--- Aim of the exercise ---
Copy the records with each "*MM88" changed to "*MM72" and nothing else altered, and leave the pictures out.

--- Raw data ---
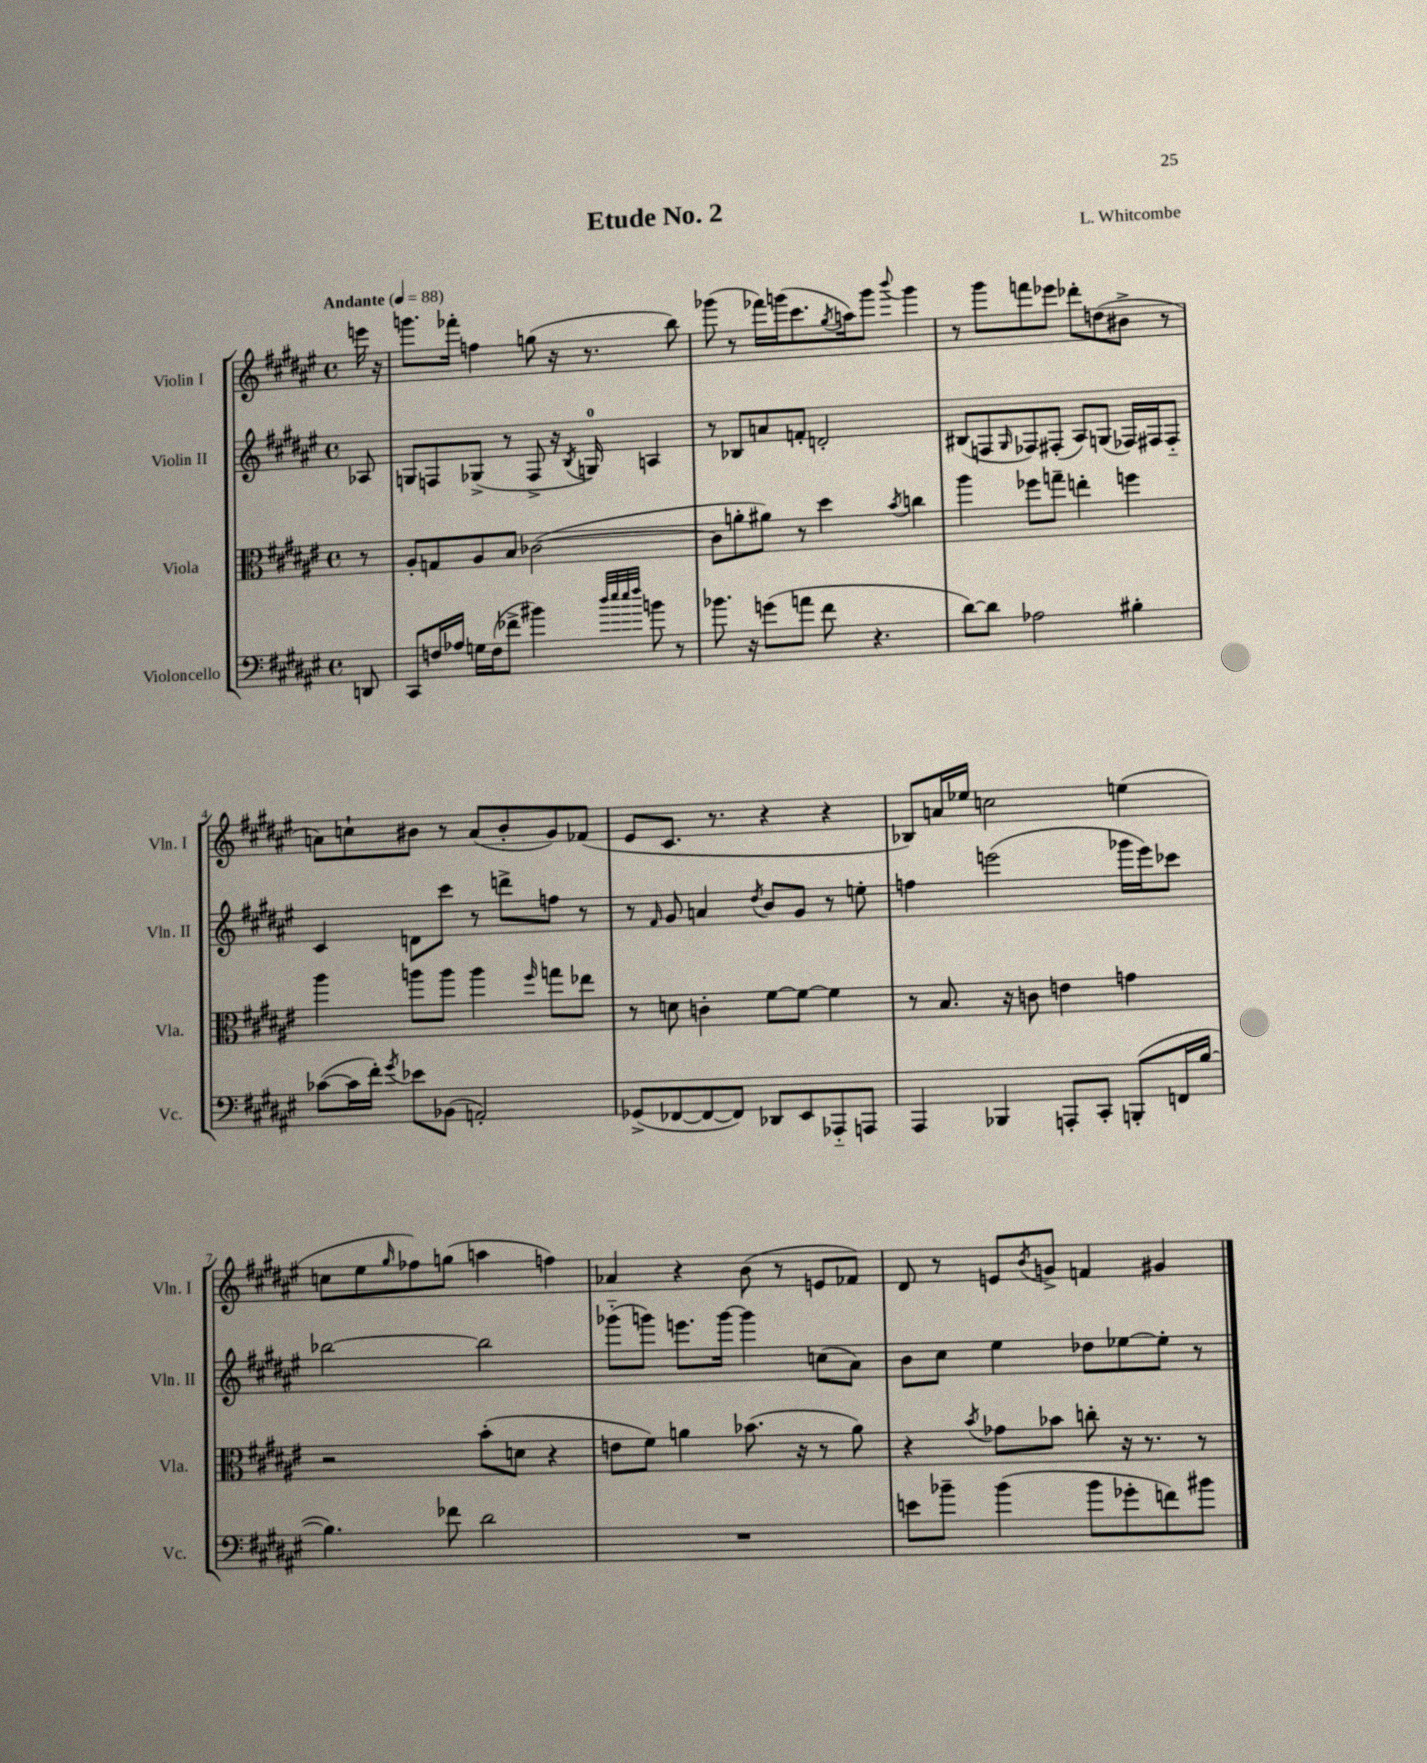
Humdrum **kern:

**kern	**kern	**kern	**kern
*staff4	*staff3	*staff2	*staff1
*clefF4	*clefC3	*clefG2	*clefG2
*k[f#c#g#d#a#e#]	*k[f#c#g#d#a#e#]	*k[f#c#g#d#a#e#]	*k[f#c#g#d#a#e#]
*M4/4	*M4/4	*M4/4	*M4/4
*met(c)	*met(c)	*met(c)	*met(c)
*MM88	*MM88	*MM88	*MM88
8DD	8r	8A-	16eee
.	.	.	16r
=	=	=	=
8CC#	8A#'	8G	8.ggg
16F	8G	8F	.
16A-	.	.	16fff-'
16G	8A#	(8G-^	4ff
(16F	.	.	.
8f-^	8B	8r	.
4b#)	([2c-	8F^	(8gg
.	.	16r	16r
.	.	8qB	.
.	.	16G)	8.r
32qqdd#	.	.	.
32qqee#	.	.	.
32qqee#	.	.	.
32qqff#	.	.	.
8b	.	4A	.
8r	.	.	8bb)
=	=	=	=
8.b-	8c-]	8r	(8ggg-
.	8a'	8B-	8r
16r	.	.	.
(8g	8a#)	8a	16fff-)
.	.	.	(16ggg
8a	8r	8f'	8.ccc#
8f#	4dd#	2d'	.
.	.	.	8qgg#
.	.	.	16aa)
4.r	.	.	8ggg
.	8qb	.	8qqbbb
.	4cc	.	4ggg
=	=	=	=
[8d#)	4aa#	(8B#	8r
8d#]	.	8F	8ggg#
.	.	16qqG#	.
2A-	8ff-	8F-)	8fff
.	8gg~	(8F#'	8eee-
.	4ee'	8A#)	8ddd-'
.	.	(8G	(8dd
4B#'	4ff	16F-)	8b#^
.	.	16F#	.
.	.	8F#'~	8r
=	=	=	=
([8c-	4aa#	4c#	8a)
16c-]	.	.	8cc`
16f#')	.	.	.
8qg#	.	.	.
8e-	8aa	8d	8b#
(8BB-	8aa	8ccc#	8r
2AA')	4aa	8r	(8a
.	.	8ddd^	8b#'
.	16qqff#	.	.
.	8gg	8ff	8g#)
.	8ee-	8r	(8f-
=	=	=	=
(8GG-^	8r	8r	8e#
.	.	16qqf#	.
[8FF-	8d	8g#	8.c#
8FF-_	4c'	4a	.
.	.	.	8.r
8FF-])	.	.	.
.	.	8qdd#	.
8DD-	[8f#	8b	4r
8EE#	8f#_	8g#	.
8AAA-'~	4f#]	8r	4r
8AAA	.	8ee'	.
=	=	=	=
4AAA#	8r	4ff	8B-)
.	8.B	.	16a
.	.	.	16ee-
4BBB-	.	(2eee	2cc
.	16r	.	.
.	8c	.	.
8AAA'	4e	.	.
8CC#'	.	.	.
(8BBB'	4g	16ggg-	(4ee
.	.	16eee)	.
16FF	.	8ccc-	.
[16B	.	.	.
=	=	=	=
4.B])	2r	[2bb-	8cc
.	.	.	8ee#
.	.	.	16qqgg#
.	.	.	8ff-)
8f-	.	.	(8gg
2d#	(8b'	2bb-]	4aa
.	8d	.	.
.	4r	.	4ff)
=	=	=	=
1r	8e	(8ggg-'~	4a-
.	8f#)	8ggg)	.
.	4a	8.eee	4r
.	.	[16ggg	.
.	(8.b-	4ggg]	(8b
.	.	.	8r
.	16r	.	.
.	8r	(8cc	8e
.	8a)	8a#)	8f-)
=	=	=	=
8e	4r	8b	8d#
8b-~	.	8cc#	8r
.	8qb	.	.
(4b-	8g-	4ee#	8e
.	.	.	8qb
.	8b-	.	8g^
8b-	8cc'	8dd-	4f
8g-'	16r	[8ee-	.
.	8.r	.	.
8f)	.	8ee-']	4g#
8b#	8r	8r	.
==	==	==	==
*-	*-	*-	*-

--- Reply to the exercise ---
Humdrum **kern:

**kern	**kern	**kern	**kern
*staff4	*staff3	*staff2	*staff1
*clefF4	*clefC3	*clefG2	*clefG2
*k[f#c#g#d#a#e#]	*k[f#c#g#d#a#e#]	*k[f#c#g#d#a#e#]	*k[f#c#g#d#a#e#]
*M4/4	*M4/4	*M4/4	*M4/4
*met(c)	*met(c)	*met(c)	*met(c)
*MM72	*MM72	*MM72	*MM72
8DD	8r	8A-	16eee
.	.	.	16r
=	=	=	=
8CC#	8A#'	8G	8.ggg
16F	8G	8F	.
16A-	.	.	16fff-'
16G	8A#	(8G-^	4ff
(16F	.	.	.
8f-^	8B	8r	.
4b#)	([2c-	8F^	(8gg
.	.	16r	16r
.	.	8qB	.
.	.	16G)	8.r
32qqdd#	.	.	.
32qqee#	.	.	.
32qqee#	.	.	.
32qqff#	.	.	.
8b	.	4A	.
8r	.	.	8bb)
=	=	=	=
8.b-	8c-]	8r	(8ggg-
.	8a'	8B-	8r
16r	.	.	.
(8g	8a#)	8a	16fff-)
.	.	.	(16ggg
8a	8r	8f'	8.ccc#
8f#	4dd#	2d'	.
.	.	.	8qgg#
.	.	.	16aa)
4.r	.	.	8ggg
.	8qb	.	8qqbbb
.	4cc	.	4ggg
=	=	=	=
[8d#)	4aa#	(8B#	8r
8d#]	.	8F	8ggg#
.	.	16qqG#	.
2A-	8ff-	8F-)	8fff
.	8gg~	(8F#'	8eee-
.	4ee'	8A#)	8ddd-'
.	.	(8G	(8dd
4B#'	4ff	16F-)	8b#^
.	.	16F#	.
.	.	8F#'~	8r
=	=	=	=
([8c-	4aa#	4c#	8a)
16c-]	.	.	8cc`
16f#')	.	.	.
8qg#	.	.	.
8e-	8aa	8d	8b#
(8BB-	8aa	8ccc#	8r
2AA')	4aa	8r	(8a
.	.	8ddd^	8b#'
.	16qqff#	.	.
.	8gg	8ff	8g#)
.	8ee-	8r	(8f-
=	=	=	=
(8GG-^	8r	8r	8e#
.	.	16qqf#	.
[8FF-	8d	8g#	8.c#
8FF-_	4c'	4a	.
.	.	.	8.r
8FF-])	.	.	.
.	.	8qdd#	.
8DD-	[8f#	8b	4r
8EE#	8f#_	8g#	.
8AAA-'~	4f#]	8r	4r
8AAA	.	8ee'	.
=	=	=	=
4AAA#	8r	4ff	8B-)
.	8.B	.	16a
.	.	.	16ee-
4BBB-	.	(2eee	2cc
.	16r	.	.
.	8c	.	.
8AAA'	4e	.	.
8CC#'	.	.	.
(8BBB'	4g	16ggg-	(4ee
.	.	16eee)	.
16FF	.	8ccc-	.
[16B	.	.	.
=	=	=	=
4.B])	2r	[2bb-	8cc
.	.	.	8ee#
.	.	.	16qqgg#
.	.	.	8ff-)
8f-	.	.	(8gg
2d#	(8b'	2bb-]	4aa
.	8d	.	.
.	4r	.	4ff)
=	=	=	=
1r	8e	(8ggg-'~	4a-
.	8f#)	8ggg)	.
.	4a	8.eee	4r
.	.	[16ggg	.
.	(8.b-	4ggg]	(8b
.	.	.	8r
.	16r	.	.
.	8r	(8cc	8e
.	8a)	8a#)	8f-)
=	=	=	=
8e	4r	8b	8d#
8b-~	.	8cc#	8r
.	8qb	.	.
(4b-	8g-	4ee#	8e
.	.	.	8qb
.	8b-	.	8g^
8b-	8cc'	8dd-	4f
8g-'	16r	[8ee-	.
.	8.r	.	.
8f)	.	8ee-']	4g#
8b#	8r	8r	.
==	==	==	==
*-	*-	*-	*-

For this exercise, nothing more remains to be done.